• Provided data:

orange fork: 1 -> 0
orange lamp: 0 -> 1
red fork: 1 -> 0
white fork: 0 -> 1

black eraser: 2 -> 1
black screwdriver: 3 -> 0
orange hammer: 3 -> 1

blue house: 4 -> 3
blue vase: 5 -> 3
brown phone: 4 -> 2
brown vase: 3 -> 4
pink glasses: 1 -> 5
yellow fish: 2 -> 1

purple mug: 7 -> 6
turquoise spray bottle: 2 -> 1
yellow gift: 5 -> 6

==

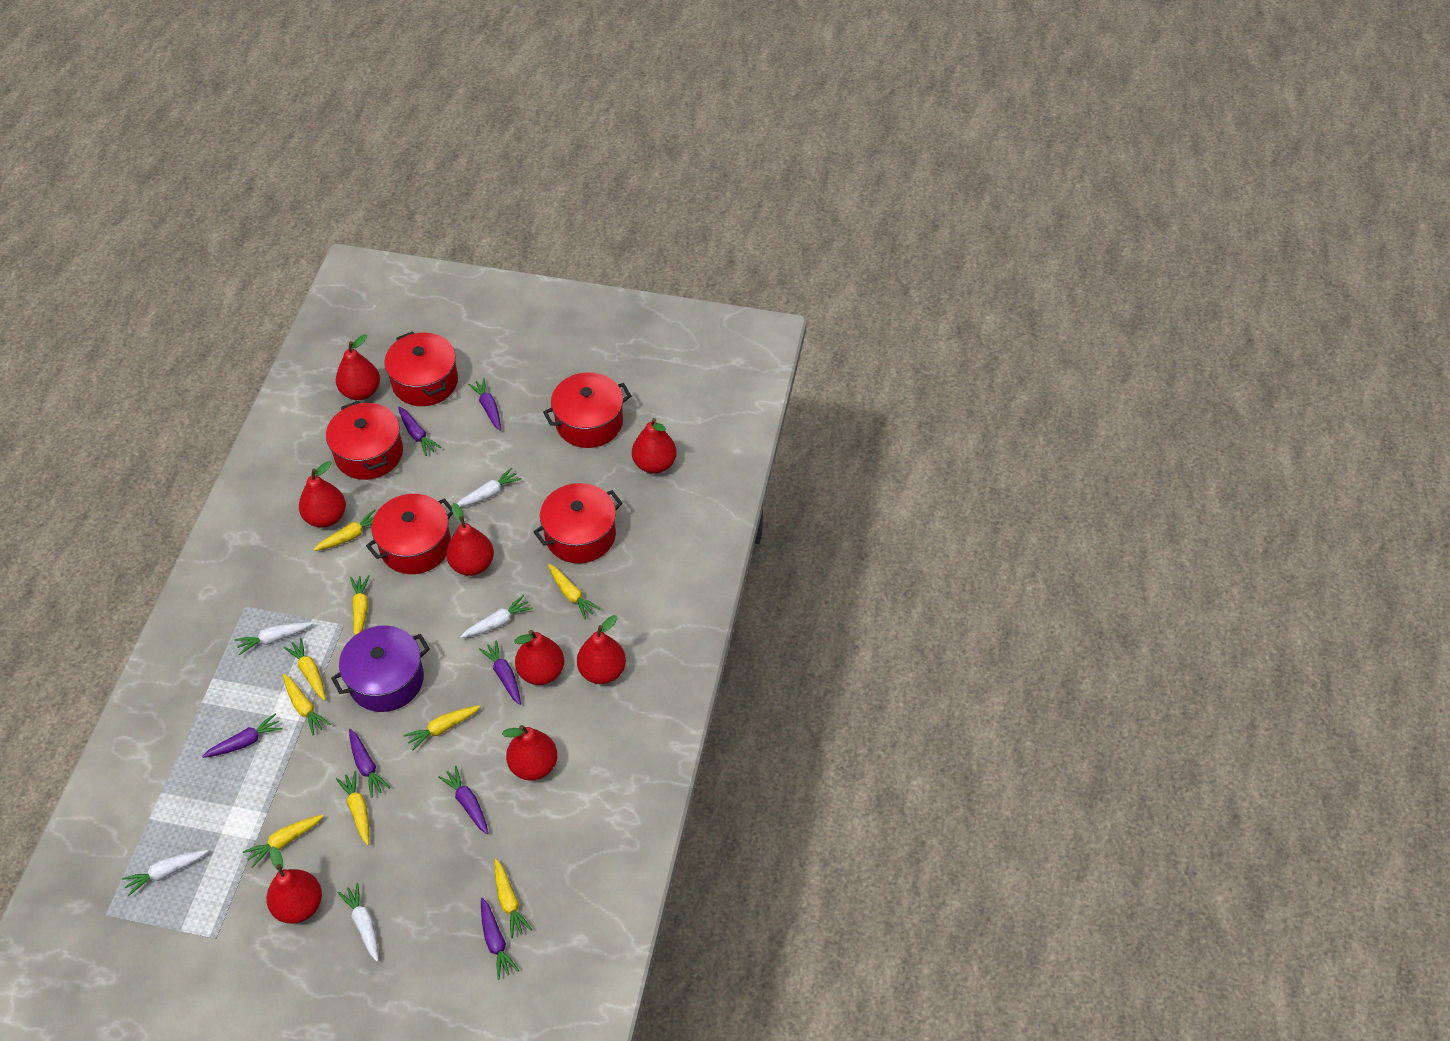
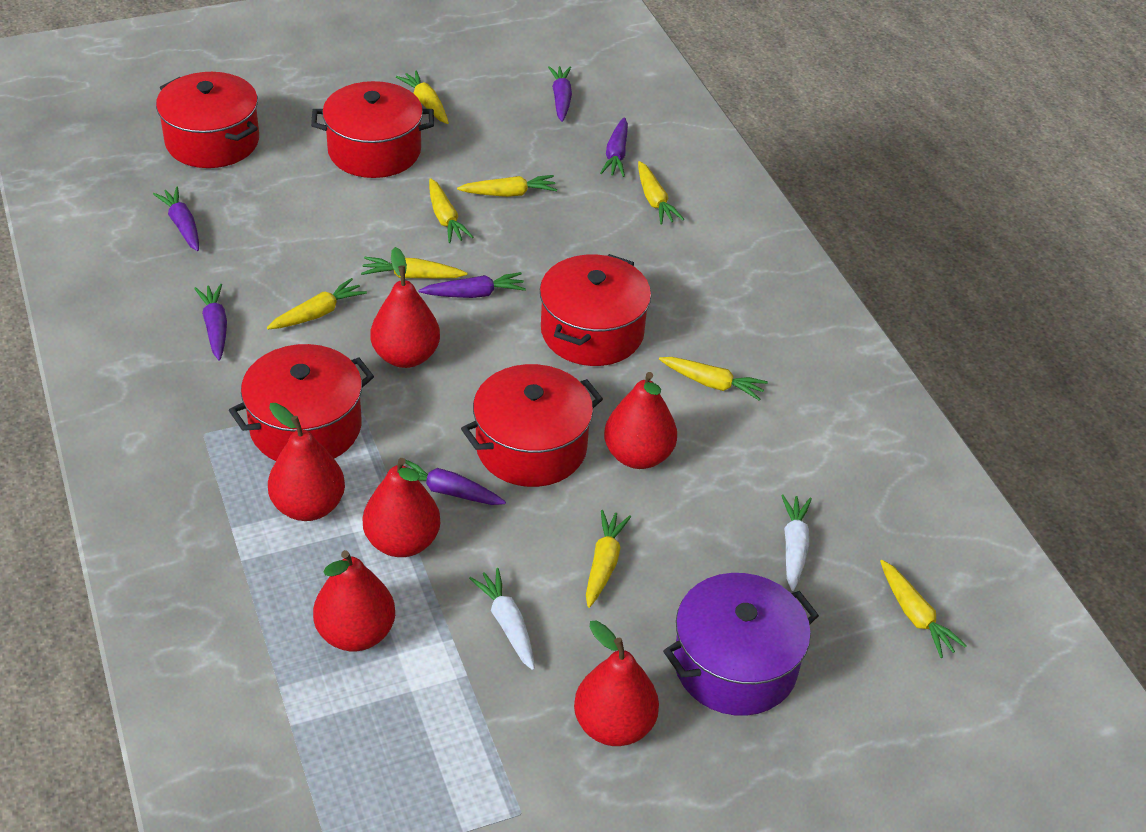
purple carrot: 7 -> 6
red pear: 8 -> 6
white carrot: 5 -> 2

---

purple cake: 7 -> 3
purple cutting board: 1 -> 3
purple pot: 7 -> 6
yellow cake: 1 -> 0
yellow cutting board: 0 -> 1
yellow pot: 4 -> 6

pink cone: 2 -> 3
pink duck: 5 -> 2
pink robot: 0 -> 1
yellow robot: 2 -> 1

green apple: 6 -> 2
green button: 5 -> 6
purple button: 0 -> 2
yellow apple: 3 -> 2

• Task details: Show, from the material above, each line that includes the string "board".

• Result of the exercise:
purple cutting board: 1 -> 3
yellow cutting board: 0 -> 1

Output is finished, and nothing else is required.